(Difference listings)
# # # #

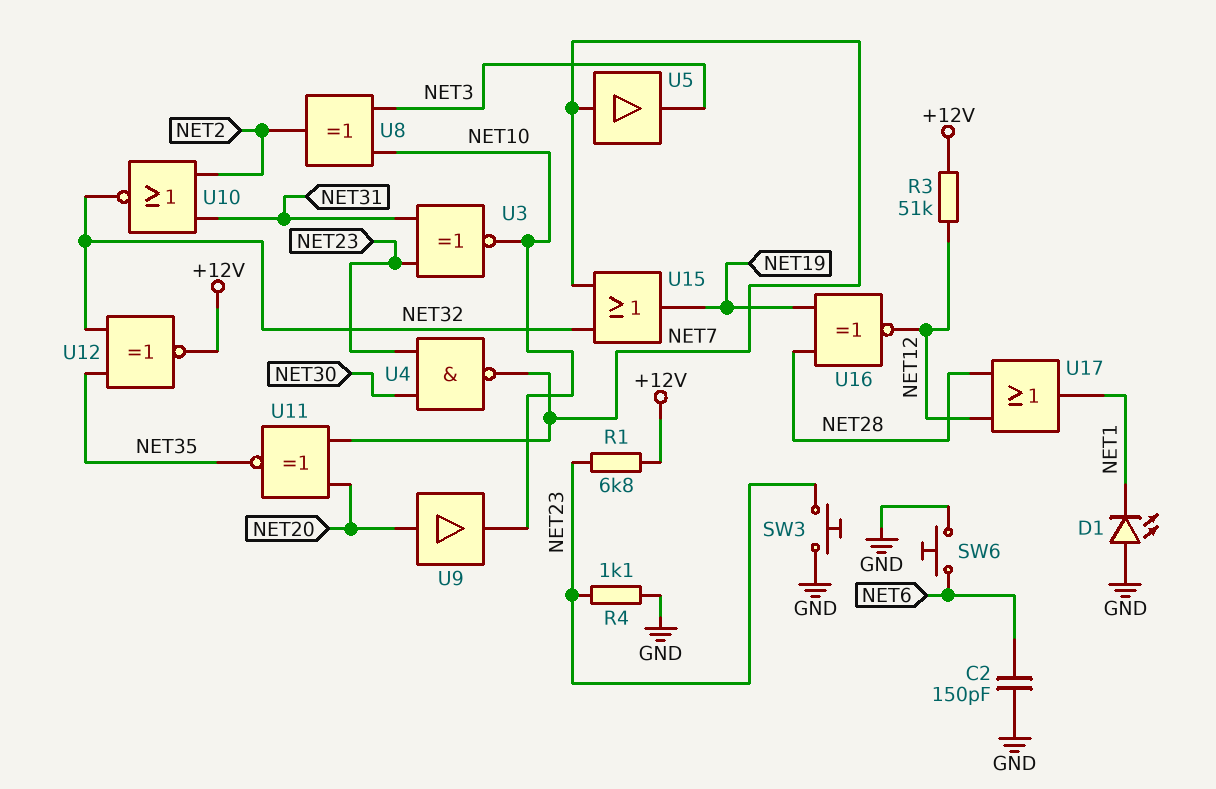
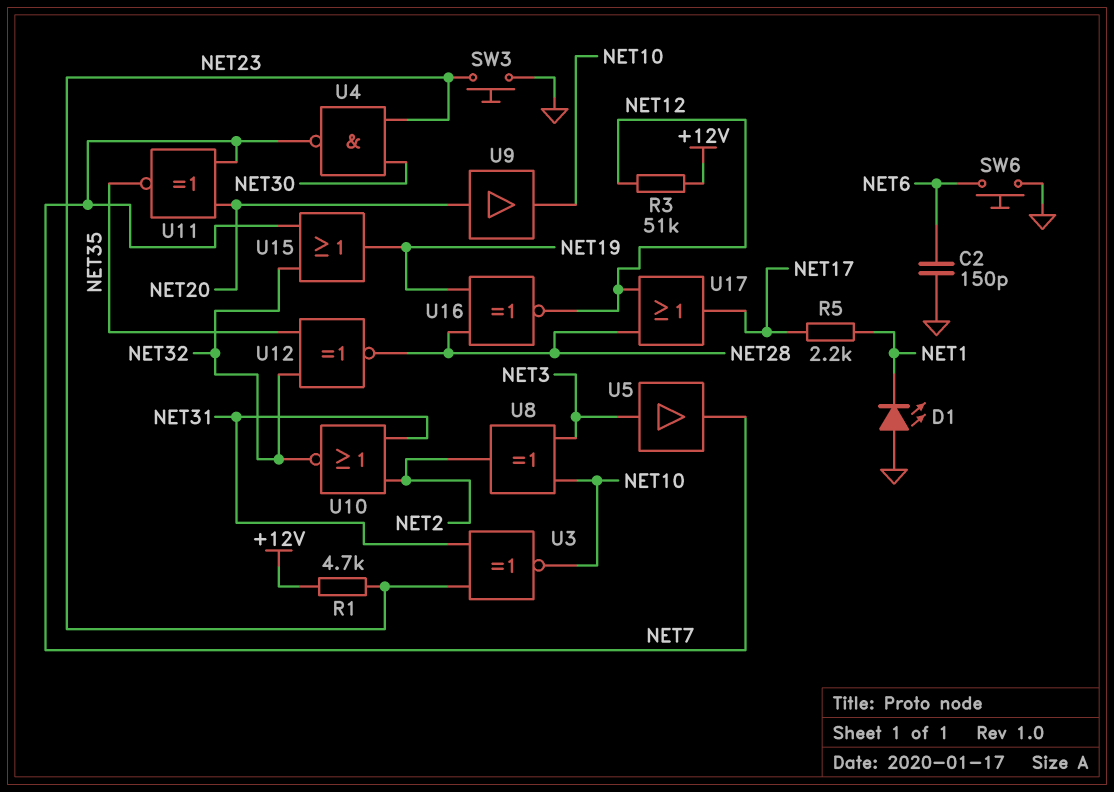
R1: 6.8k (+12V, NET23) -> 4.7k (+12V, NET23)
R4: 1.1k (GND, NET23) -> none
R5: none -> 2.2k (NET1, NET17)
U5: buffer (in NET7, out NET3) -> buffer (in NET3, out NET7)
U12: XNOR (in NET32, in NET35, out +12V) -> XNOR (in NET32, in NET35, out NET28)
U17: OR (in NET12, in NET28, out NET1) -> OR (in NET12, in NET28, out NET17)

# # # #

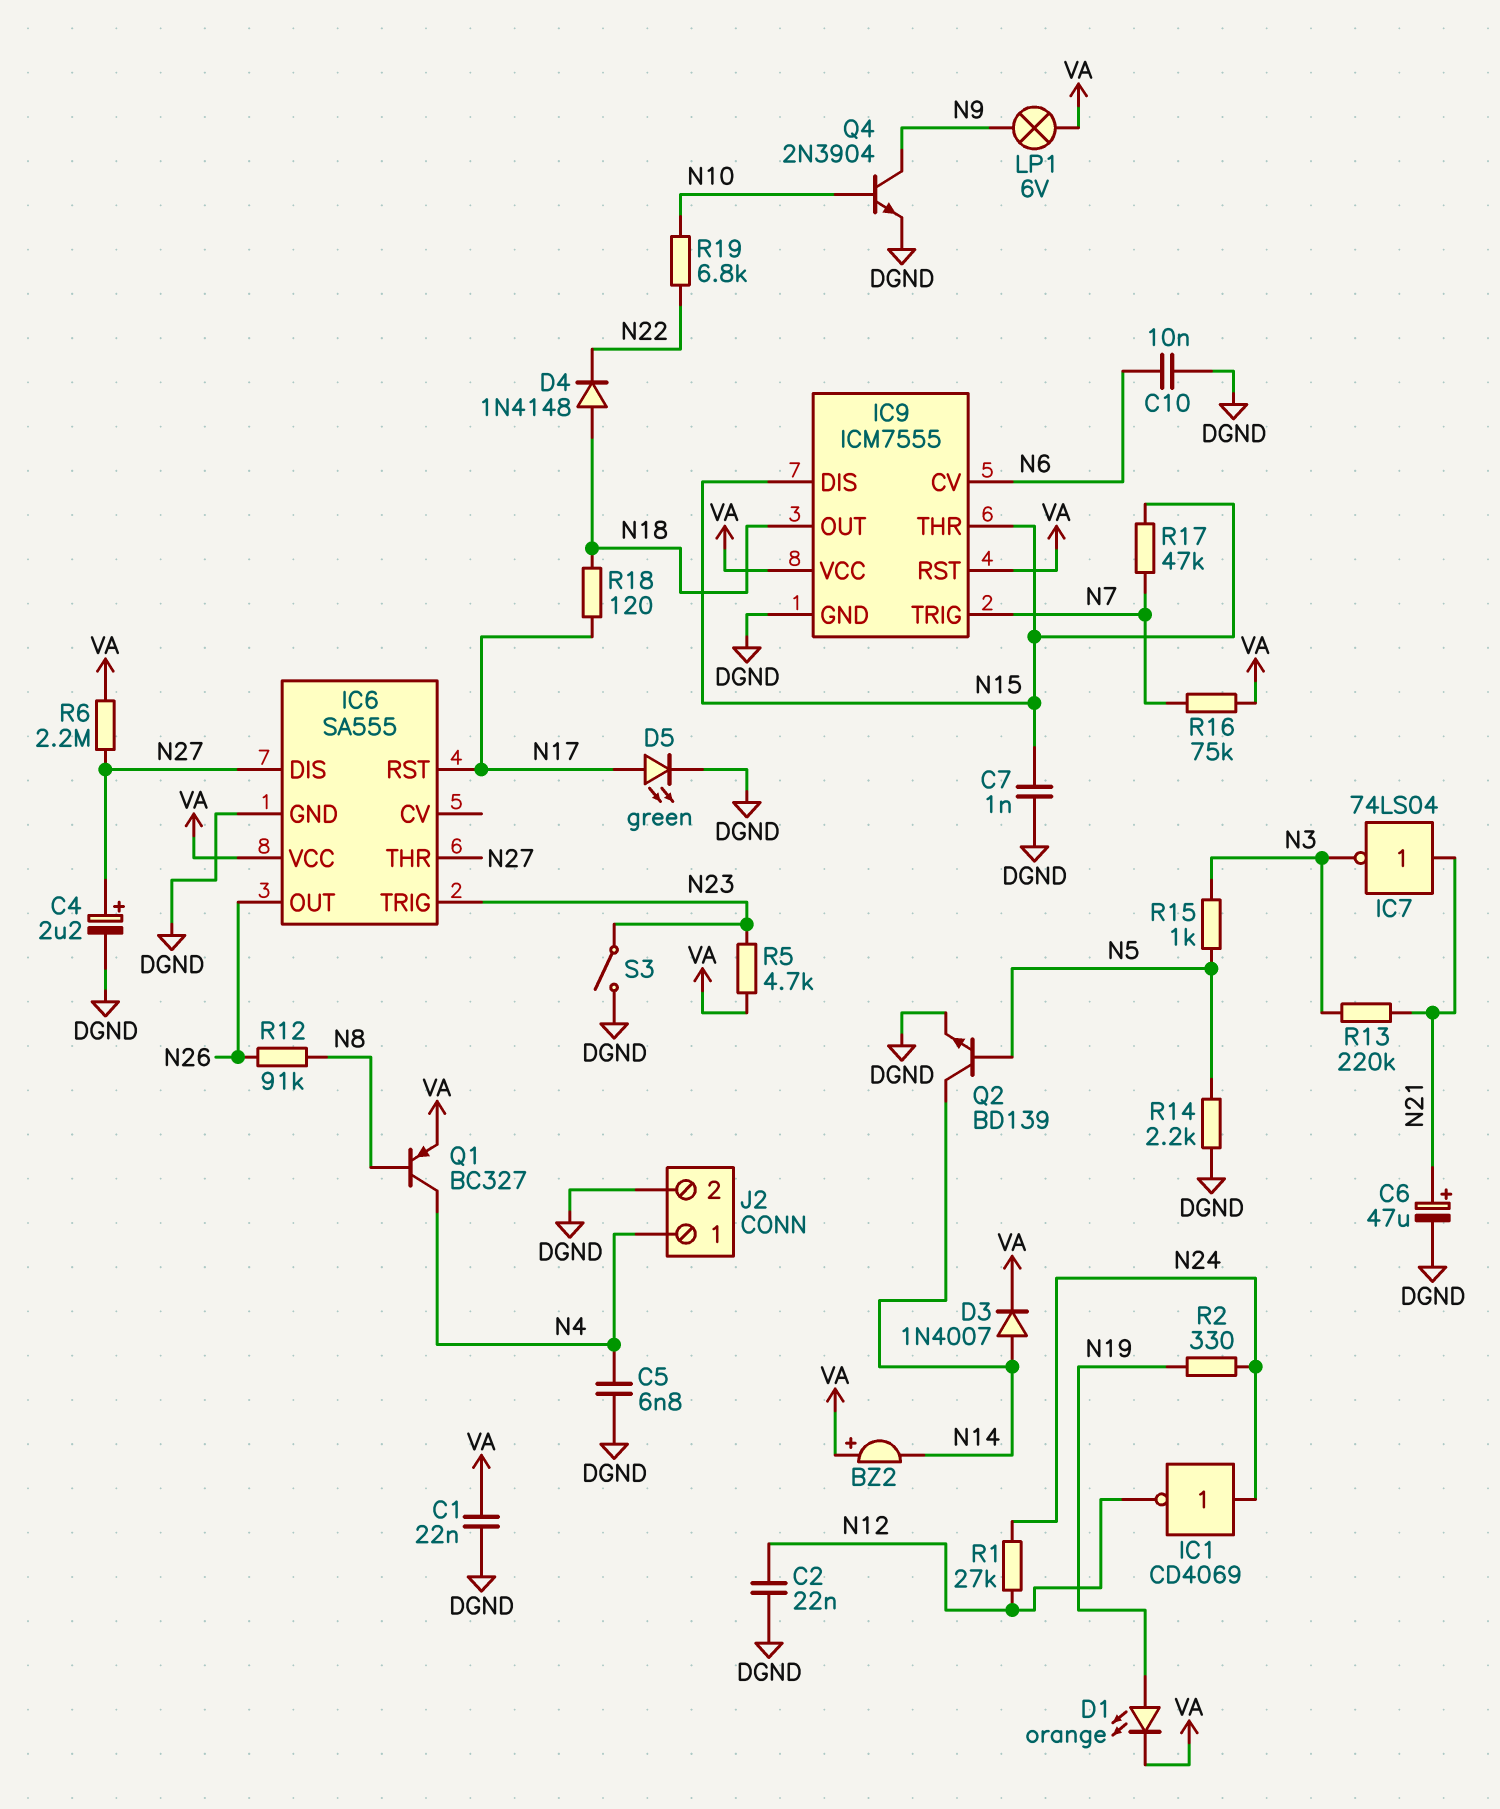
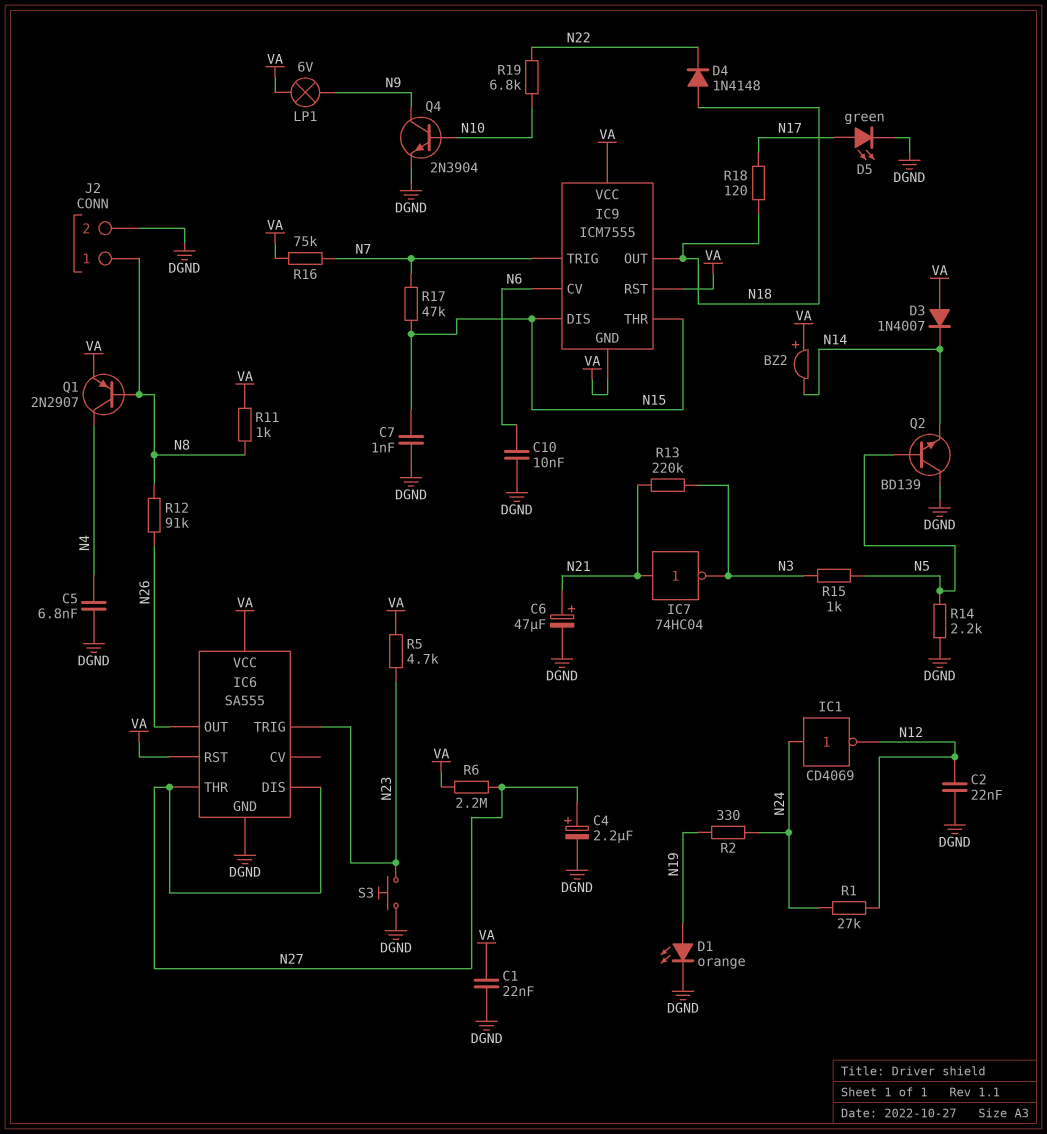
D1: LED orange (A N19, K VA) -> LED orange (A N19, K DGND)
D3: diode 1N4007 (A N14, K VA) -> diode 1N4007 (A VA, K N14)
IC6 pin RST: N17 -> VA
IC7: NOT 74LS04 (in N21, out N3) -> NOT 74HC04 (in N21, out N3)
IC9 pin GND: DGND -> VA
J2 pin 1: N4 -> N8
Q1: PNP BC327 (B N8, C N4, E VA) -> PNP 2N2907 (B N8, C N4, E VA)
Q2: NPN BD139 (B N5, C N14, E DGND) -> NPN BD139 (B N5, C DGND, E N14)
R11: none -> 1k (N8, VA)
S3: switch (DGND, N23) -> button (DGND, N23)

# # # #

Exercise goal
Among the entries above, the lines between the ones containing "D1: LED orange" and "S3: switch (DGND, N23) -> button (DGND, N23)", inclusive, are to be transcribed exactly. No other line is to be given.

Task response
D1: LED orange (A N19, K VA) -> LED orange (A N19, K DGND)
D3: diode 1N4007 (A N14, K VA) -> diode 1N4007 (A VA, K N14)
IC6 pin RST: N17 -> VA
IC7: NOT 74LS04 (in N21, out N3) -> NOT 74HC04 (in N21, out N3)
IC9 pin GND: DGND -> VA
J2 pin 1: N4 -> N8
Q1: PNP BC327 (B N8, C N4, E VA) -> PNP 2N2907 (B N8, C N4, E VA)
Q2: NPN BD139 (B N5, C N14, E DGND) -> NPN BD139 (B N5, C DGND, E N14)
R11: none -> 1k (N8, VA)
S3: switch (DGND, N23) -> button (DGND, N23)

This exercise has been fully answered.